PROBLEM DESCRIPTION: Your job is to copy every line in the material containing the word "grey".

SUPPLIED ENTRIES:
++++
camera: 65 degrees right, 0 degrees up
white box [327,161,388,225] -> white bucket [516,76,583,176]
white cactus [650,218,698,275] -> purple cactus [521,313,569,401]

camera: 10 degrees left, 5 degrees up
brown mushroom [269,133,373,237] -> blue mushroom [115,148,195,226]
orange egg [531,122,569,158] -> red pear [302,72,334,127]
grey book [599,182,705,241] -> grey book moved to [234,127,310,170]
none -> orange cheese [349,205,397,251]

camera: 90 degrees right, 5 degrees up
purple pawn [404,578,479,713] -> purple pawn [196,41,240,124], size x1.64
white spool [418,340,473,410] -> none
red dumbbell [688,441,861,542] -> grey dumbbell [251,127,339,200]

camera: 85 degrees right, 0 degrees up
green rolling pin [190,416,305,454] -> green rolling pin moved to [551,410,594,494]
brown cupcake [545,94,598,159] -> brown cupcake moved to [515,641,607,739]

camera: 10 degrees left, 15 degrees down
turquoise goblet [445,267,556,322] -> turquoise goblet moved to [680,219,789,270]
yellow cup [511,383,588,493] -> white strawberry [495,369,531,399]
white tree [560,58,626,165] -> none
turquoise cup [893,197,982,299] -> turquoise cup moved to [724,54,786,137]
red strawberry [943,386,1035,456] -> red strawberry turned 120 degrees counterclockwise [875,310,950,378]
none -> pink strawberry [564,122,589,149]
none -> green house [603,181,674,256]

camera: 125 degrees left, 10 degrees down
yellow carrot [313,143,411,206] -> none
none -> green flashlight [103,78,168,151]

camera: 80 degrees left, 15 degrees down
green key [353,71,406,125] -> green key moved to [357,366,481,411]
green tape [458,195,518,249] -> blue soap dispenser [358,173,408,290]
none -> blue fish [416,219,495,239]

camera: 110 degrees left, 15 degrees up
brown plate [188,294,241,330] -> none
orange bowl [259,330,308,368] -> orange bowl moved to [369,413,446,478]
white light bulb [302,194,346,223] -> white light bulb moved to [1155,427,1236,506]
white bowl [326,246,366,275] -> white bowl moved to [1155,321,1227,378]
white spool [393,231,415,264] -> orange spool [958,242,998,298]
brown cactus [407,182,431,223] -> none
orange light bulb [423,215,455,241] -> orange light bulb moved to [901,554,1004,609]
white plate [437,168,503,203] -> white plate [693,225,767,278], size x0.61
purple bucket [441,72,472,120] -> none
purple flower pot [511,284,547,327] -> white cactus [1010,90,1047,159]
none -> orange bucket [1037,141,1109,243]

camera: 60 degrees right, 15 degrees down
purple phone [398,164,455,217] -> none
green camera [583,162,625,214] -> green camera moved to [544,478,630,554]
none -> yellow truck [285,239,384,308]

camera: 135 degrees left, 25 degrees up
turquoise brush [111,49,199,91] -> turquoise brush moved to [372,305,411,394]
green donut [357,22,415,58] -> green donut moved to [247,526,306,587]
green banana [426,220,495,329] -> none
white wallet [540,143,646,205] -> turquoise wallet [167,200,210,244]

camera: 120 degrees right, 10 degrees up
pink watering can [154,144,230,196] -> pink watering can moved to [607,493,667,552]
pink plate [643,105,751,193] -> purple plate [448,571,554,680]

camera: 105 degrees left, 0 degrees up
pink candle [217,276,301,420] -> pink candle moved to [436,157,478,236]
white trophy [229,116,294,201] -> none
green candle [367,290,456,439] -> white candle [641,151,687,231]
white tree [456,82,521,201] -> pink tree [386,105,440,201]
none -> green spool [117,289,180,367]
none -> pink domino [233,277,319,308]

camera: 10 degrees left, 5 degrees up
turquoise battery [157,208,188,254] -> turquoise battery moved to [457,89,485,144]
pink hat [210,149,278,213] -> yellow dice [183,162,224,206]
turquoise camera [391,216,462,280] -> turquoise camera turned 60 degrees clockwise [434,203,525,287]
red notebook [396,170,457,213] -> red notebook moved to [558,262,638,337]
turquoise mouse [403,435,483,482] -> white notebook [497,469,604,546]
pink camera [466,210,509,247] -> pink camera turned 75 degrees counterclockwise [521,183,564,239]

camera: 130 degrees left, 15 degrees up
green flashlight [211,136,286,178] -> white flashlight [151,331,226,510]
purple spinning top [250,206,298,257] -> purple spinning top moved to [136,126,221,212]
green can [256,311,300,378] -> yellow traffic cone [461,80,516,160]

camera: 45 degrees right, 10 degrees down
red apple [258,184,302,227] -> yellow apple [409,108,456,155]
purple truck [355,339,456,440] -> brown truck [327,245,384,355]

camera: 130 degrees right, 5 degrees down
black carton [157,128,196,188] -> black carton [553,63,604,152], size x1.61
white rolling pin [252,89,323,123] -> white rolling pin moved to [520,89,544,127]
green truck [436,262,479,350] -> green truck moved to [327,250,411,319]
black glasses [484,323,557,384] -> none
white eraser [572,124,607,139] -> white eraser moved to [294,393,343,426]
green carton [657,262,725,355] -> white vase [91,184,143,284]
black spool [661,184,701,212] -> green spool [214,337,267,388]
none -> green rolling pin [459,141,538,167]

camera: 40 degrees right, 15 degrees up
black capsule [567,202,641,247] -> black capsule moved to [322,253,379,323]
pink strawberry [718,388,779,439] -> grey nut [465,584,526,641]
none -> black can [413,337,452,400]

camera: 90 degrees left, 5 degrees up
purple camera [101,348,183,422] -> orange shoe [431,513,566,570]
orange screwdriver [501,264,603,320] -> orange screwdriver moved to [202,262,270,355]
++++
FINAL ANSWER:
grey book [599,182,705,241] -> grey book moved to [234,127,310,170]
red dumbbell [688,441,861,542] -> grey dumbbell [251,127,339,200]
pink strawberry [718,388,779,439] -> grey nut [465,584,526,641]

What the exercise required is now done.